* [TASK BRIEF]
Nothing but the lines holding the string "none" should appear in the answer. Copy them from the entries.

* [DATA SECTION]
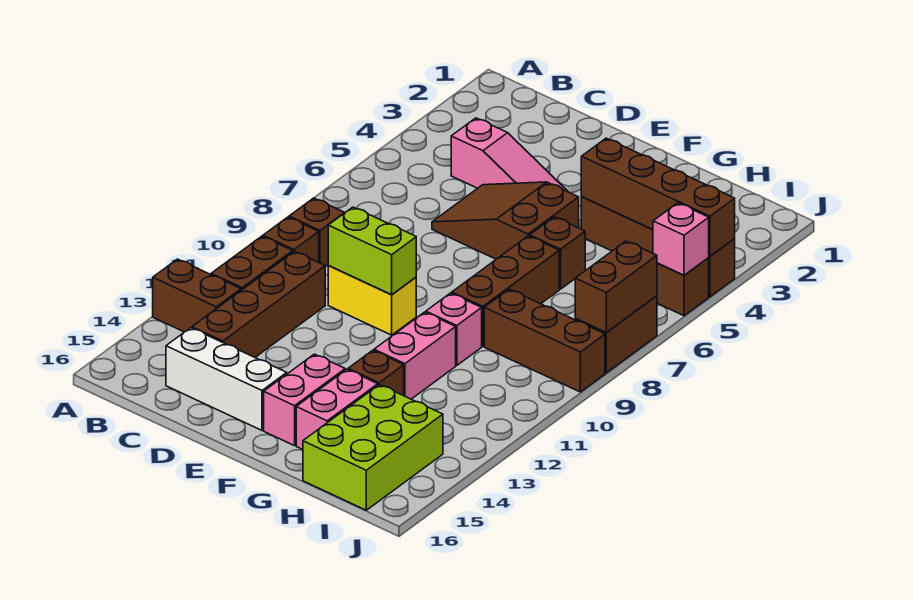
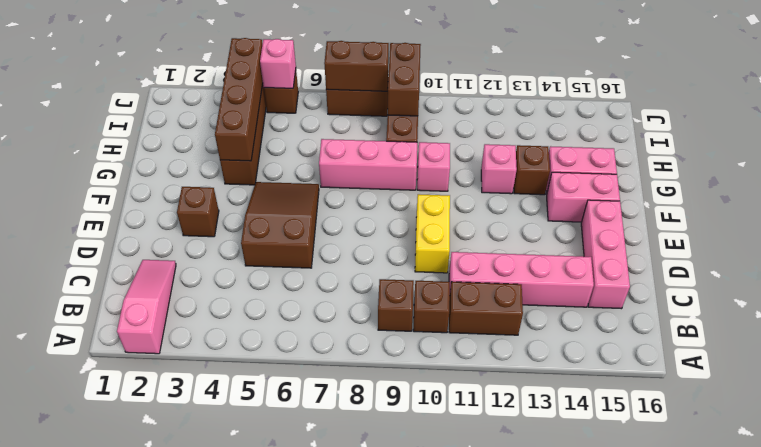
brown brick A13:B13 level 1 -> brown brick I9:J9 level 2
pink slope C4:E4 level 1 top C -> pink slope A2:C2 level 1 top A
brown brick C11:C14 level 1 -> pink brick C11:C14 level 1
white brick C15:E15 level 1 -> pink brick C15:E15 level 1
brown slope D5:F6 level 1 top F -> brown slope D5:F6 level 1 top D
lime brick D10:E10 level 2 -> none
brown brick G6 level 1 -> brown brick E3 level 1
brown brick G7:G9 level 1 -> pink brick G7:G9 level 1
pink brick G11:G12 level 1 -> pink brick G12 level 1
lime brick H14:I16 level 1 -> none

* [RESULT OF THE EXERCISE]
lime brick D10:E10 level 2 -> none
lime brick H14:I16 level 1 -> none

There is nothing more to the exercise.